DATA:
----------------------------------------
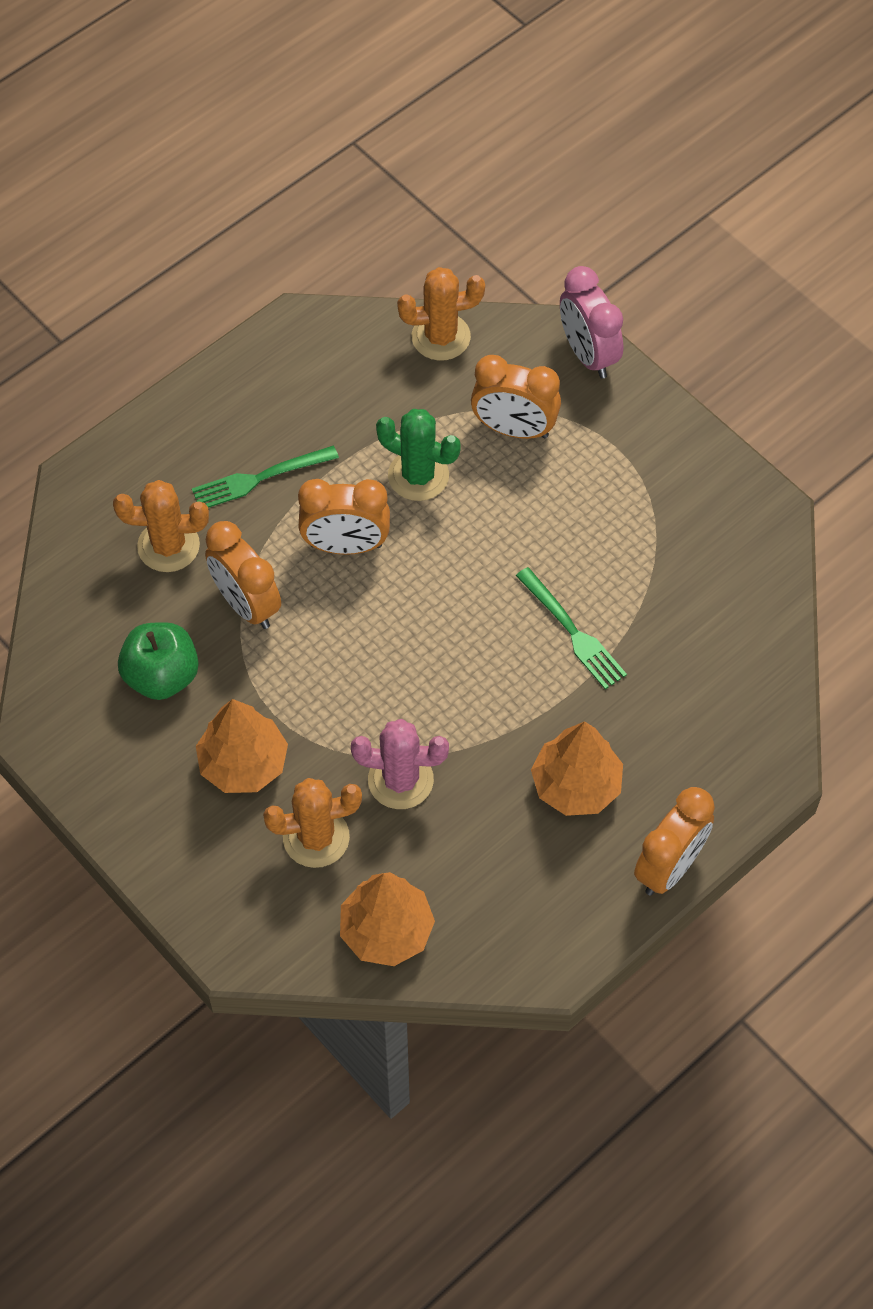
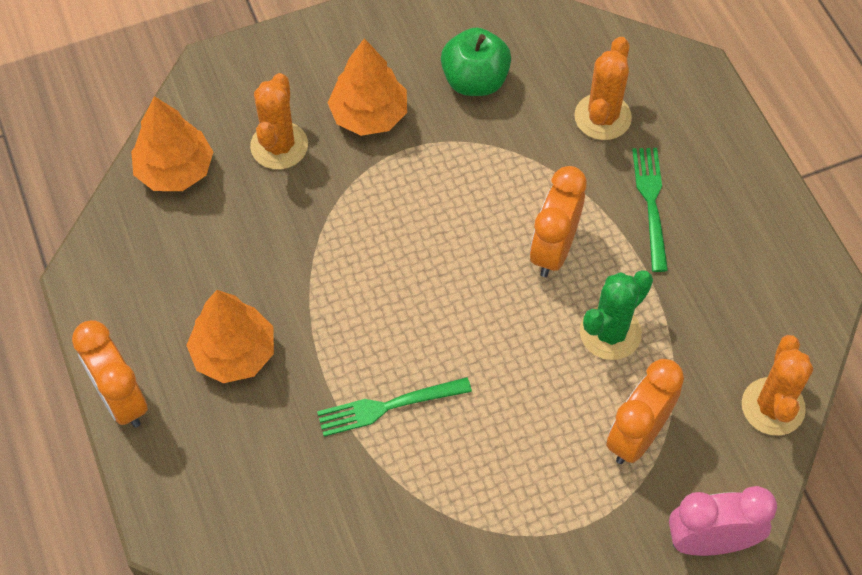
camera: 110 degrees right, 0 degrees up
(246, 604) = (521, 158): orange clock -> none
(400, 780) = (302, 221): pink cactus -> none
----------------------------------------
TASK GOAL: Whenever the word "none" shows up in a line above, copy that line.

EXERCISE RESPONSE:
(246, 604) = (521, 158): orange clock -> none
(400, 780) = (302, 221): pink cactus -> none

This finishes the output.